• TASK OBJECTIVE: Copy out every record that follows, word for word.

• RECORDS FOR THIS TASK:
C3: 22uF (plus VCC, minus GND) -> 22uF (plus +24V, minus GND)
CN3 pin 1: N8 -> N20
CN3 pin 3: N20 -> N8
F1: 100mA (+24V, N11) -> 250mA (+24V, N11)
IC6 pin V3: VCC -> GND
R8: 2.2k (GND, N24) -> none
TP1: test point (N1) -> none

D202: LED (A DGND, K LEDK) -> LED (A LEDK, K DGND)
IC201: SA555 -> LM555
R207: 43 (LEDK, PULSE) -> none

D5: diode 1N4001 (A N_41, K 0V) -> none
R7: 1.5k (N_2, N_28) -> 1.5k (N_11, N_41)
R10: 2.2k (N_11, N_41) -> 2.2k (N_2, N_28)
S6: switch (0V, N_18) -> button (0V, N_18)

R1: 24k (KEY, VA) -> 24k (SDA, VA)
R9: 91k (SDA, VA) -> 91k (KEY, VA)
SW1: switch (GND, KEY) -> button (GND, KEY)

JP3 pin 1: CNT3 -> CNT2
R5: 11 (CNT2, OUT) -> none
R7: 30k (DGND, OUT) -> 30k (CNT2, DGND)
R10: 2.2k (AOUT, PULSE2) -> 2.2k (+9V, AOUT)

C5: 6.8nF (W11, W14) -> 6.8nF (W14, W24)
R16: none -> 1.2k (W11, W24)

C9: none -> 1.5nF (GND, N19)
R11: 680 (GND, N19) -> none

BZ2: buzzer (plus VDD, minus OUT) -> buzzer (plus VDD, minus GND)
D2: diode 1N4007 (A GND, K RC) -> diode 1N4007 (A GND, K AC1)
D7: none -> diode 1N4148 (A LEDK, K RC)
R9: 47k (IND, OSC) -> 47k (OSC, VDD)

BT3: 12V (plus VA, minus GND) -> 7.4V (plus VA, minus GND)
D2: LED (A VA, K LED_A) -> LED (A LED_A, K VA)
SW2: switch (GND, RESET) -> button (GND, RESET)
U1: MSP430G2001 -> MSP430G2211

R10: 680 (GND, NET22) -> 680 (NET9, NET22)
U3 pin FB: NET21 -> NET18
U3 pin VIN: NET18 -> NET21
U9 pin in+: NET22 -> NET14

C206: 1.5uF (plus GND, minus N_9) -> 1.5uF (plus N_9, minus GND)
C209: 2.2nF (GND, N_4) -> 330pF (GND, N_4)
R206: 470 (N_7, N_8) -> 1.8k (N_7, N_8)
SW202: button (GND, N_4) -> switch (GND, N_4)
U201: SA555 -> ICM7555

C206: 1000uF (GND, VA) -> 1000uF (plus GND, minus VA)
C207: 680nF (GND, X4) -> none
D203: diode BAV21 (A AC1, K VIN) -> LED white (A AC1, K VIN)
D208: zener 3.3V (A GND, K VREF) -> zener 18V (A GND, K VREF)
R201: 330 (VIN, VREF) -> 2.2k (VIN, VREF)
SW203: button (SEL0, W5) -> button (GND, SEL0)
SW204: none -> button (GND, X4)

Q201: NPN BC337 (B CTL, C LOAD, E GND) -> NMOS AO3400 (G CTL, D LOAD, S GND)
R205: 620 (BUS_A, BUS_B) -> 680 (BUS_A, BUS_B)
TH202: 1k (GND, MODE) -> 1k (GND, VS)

• ANSWER FOR THE TASK:
C3: 22uF (plus VCC, minus GND) -> 22uF (plus +24V, minus GND)
CN3 pin 1: N8 -> N20
CN3 pin 3: N20 -> N8
F1: 100mA (+24V, N11) -> 250mA (+24V, N11)
IC6 pin V3: VCC -> GND
R8: 2.2k (GND, N24) -> none
TP1: test point (N1) -> none

D202: LED (A DGND, K LEDK) -> LED (A LEDK, K DGND)
IC201: SA555 -> LM555
R207: 43 (LEDK, PULSE) -> none

D5: diode 1N4001 (A N_41, K 0V) -> none
R7: 1.5k (N_2, N_28) -> 1.5k (N_11, N_41)
R10: 2.2k (N_11, N_41) -> 2.2k (N_2, N_28)
S6: switch (0V, N_18) -> button (0V, N_18)

R1: 24k (KEY, VA) -> 24k (SDA, VA)
R9: 91k (SDA, VA) -> 91k (KEY, VA)
SW1: switch (GND, KEY) -> button (GND, KEY)

JP3 pin 1: CNT3 -> CNT2
R5: 11 (CNT2, OUT) -> none
R7: 30k (DGND, OUT) -> 30k (CNT2, DGND)
R10: 2.2k (AOUT, PULSE2) -> 2.2k (+9V, AOUT)

C5: 6.8nF (W11, W14) -> 6.8nF (W14, W24)
R16: none -> 1.2k (W11, W24)

C9: none -> 1.5nF (GND, N19)
R11: 680 (GND, N19) -> none

BZ2: buzzer (plus VDD, minus OUT) -> buzzer (plus VDD, minus GND)
D2: diode 1N4007 (A GND, K RC) -> diode 1N4007 (A GND, K AC1)
D7: none -> diode 1N4148 (A LEDK, K RC)
R9: 47k (IND, OSC) -> 47k (OSC, VDD)

BT3: 12V (plus VA, minus GND) -> 7.4V (plus VA, minus GND)
D2: LED (A VA, K LED_A) -> LED (A LED_A, K VA)
SW2: switch (GND, RESET) -> button (GND, RESET)
U1: MSP430G2001 -> MSP430G2211

R10: 680 (GND, NET22) -> 680 (NET9, NET22)
U3 pin FB: NET21 -> NET18
U3 pin VIN: NET18 -> NET21
U9 pin in+: NET22 -> NET14

C206: 1.5uF (plus GND, minus N_9) -> 1.5uF (plus N_9, minus GND)
C209: 2.2nF (GND, N_4) -> 330pF (GND, N_4)
R206: 470 (N_7, N_8) -> 1.8k (N_7, N_8)
SW202: button (GND, N_4) -> switch (GND, N_4)
U201: SA555 -> ICM7555

C206: 1000uF (GND, VA) -> 1000uF (plus GND, minus VA)
C207: 680nF (GND, X4) -> none
D203: diode BAV21 (A AC1, K VIN) -> LED white (A AC1, K VIN)
D208: zener 3.3V (A GND, K VREF) -> zener 18V (A GND, K VREF)
R201: 330 (VIN, VREF) -> 2.2k (VIN, VREF)
SW203: button (SEL0, W5) -> button (GND, SEL0)
SW204: none -> button (GND, X4)

Q201: NPN BC337 (B CTL, C LOAD, E GND) -> NMOS AO3400 (G CTL, D LOAD, S GND)
R205: 620 (BUS_A, BUS_B) -> 680 (BUS_A, BUS_B)
TH202: 1k (GND, MODE) -> 1k (GND, VS)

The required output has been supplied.